RECORDS FOR THE EXERCISE:
========
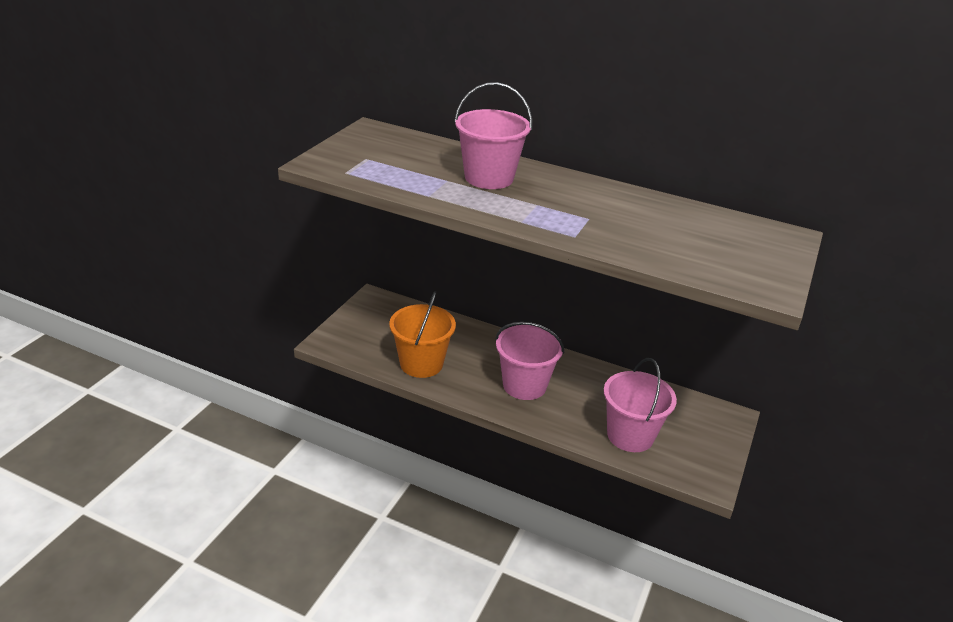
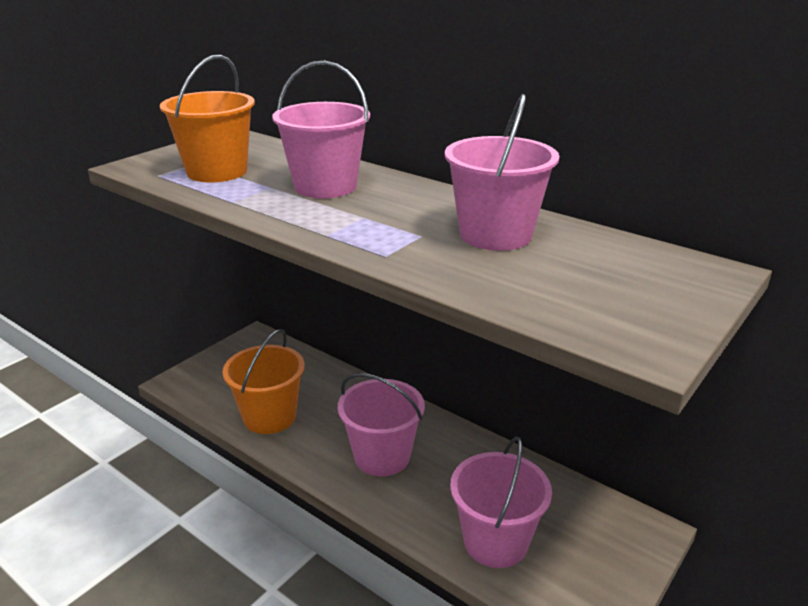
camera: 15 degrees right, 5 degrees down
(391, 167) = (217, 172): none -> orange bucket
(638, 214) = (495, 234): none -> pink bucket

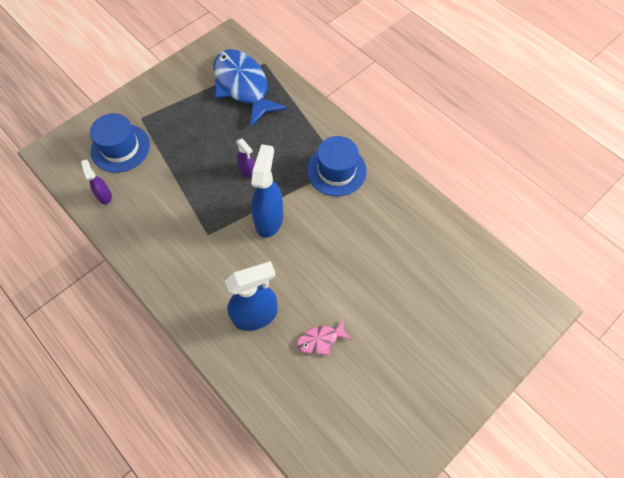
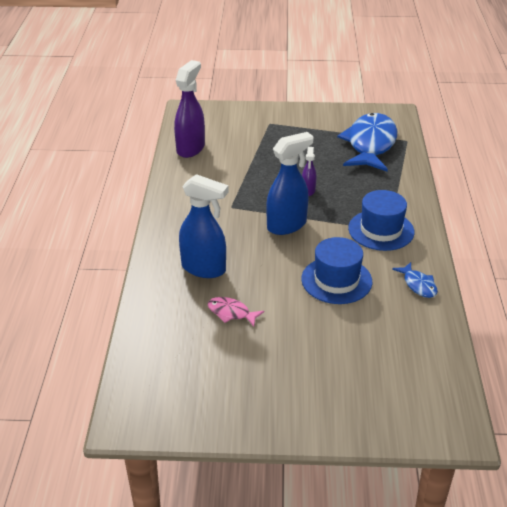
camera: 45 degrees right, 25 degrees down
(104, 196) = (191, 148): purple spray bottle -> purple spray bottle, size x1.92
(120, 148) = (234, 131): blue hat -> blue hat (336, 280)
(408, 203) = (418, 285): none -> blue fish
========
EXERCISE OBJECTIVE: Look over the listing. Pull out every line with the string "down" in it.

REPLY TO THE EXERCISE:
camera: 15 degrees right, 5 degrees down
camera: 45 degrees right, 25 degrees down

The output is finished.